# START OF DATA

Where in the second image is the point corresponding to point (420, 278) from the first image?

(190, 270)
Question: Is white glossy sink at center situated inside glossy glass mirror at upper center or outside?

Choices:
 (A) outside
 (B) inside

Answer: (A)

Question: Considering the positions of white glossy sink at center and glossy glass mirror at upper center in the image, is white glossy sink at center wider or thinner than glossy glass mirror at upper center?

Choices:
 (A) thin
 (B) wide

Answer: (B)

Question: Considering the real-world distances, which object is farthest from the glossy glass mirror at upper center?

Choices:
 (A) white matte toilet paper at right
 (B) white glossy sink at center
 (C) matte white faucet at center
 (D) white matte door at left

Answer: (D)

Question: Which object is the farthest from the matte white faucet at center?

# END OF DATA

GIVEN TASK » Extract every line of the entries above and reproduce each one verbatim, in its original order.

COMPLETE OUTPUT »
Where in the second image is the point corresponding to point (420, 278) from the first image?

(190, 270)
Question: Is white glossy sink at center situated inside glossy glass mirror at upper center or outside?

Choices:
 (A) outside
 (B) inside

Answer: (A)

Question: Considering the positions of white glossy sink at center and glossy glass mirror at upper center in the image, is white glossy sink at center wider or thinner than glossy glass mirror at upper center?

Choices:
 (A) thin
 (B) wide

Answer: (B)

Question: Considering the real-world distances, which object is farthest from the glossy glass mirror at upper center?

Choices:
 (A) white matte toilet paper at right
 (B) white glossy sink at center
 (C) matte white faucet at center
 (D) white matte door at left

Answer: (D)

Question: Which object is the farthest from the matte white faucet at center?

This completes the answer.